[DATASET SECTION — start]

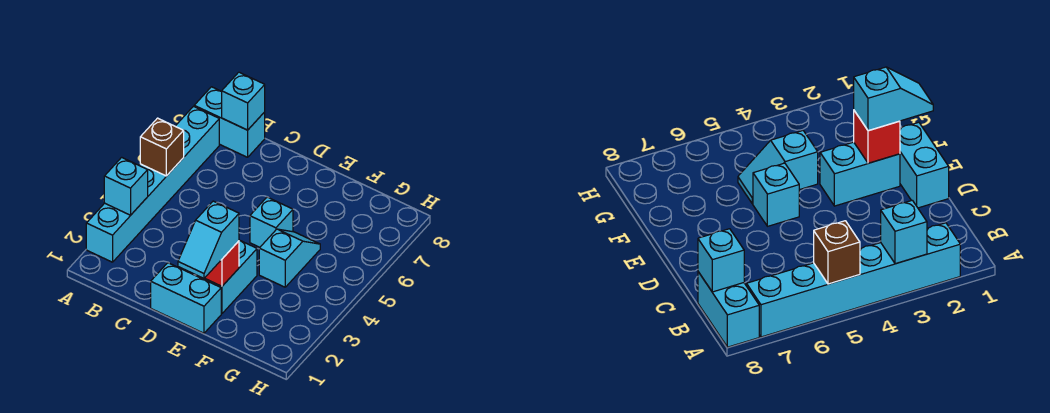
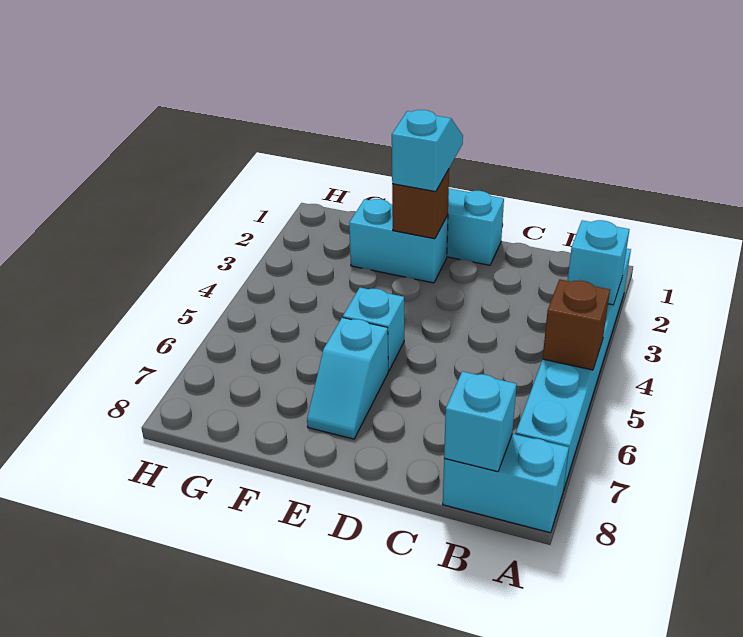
cyan brick E2:E3 level 1 -> cyan brick E2:F2 level 1
red brick E2 level 2 -> brown brick E2 level 2
cyan slope F4:F5 level 1 top 4 -> cyan slope E6:E7 level 1 top 6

[DATASET SECTION — finish]

**WHAT NEEDS TO BE DONE**
Only the pictures are to be left out; copy all the remaining material above exactly.

**TASK SOLUTION**
cyan brick E2:E3 level 1 -> cyan brick E2:F2 level 1
red brick E2 level 2 -> brown brick E2 level 2
cyan slope F4:F5 level 1 top 4 -> cyan slope E6:E7 level 1 top 6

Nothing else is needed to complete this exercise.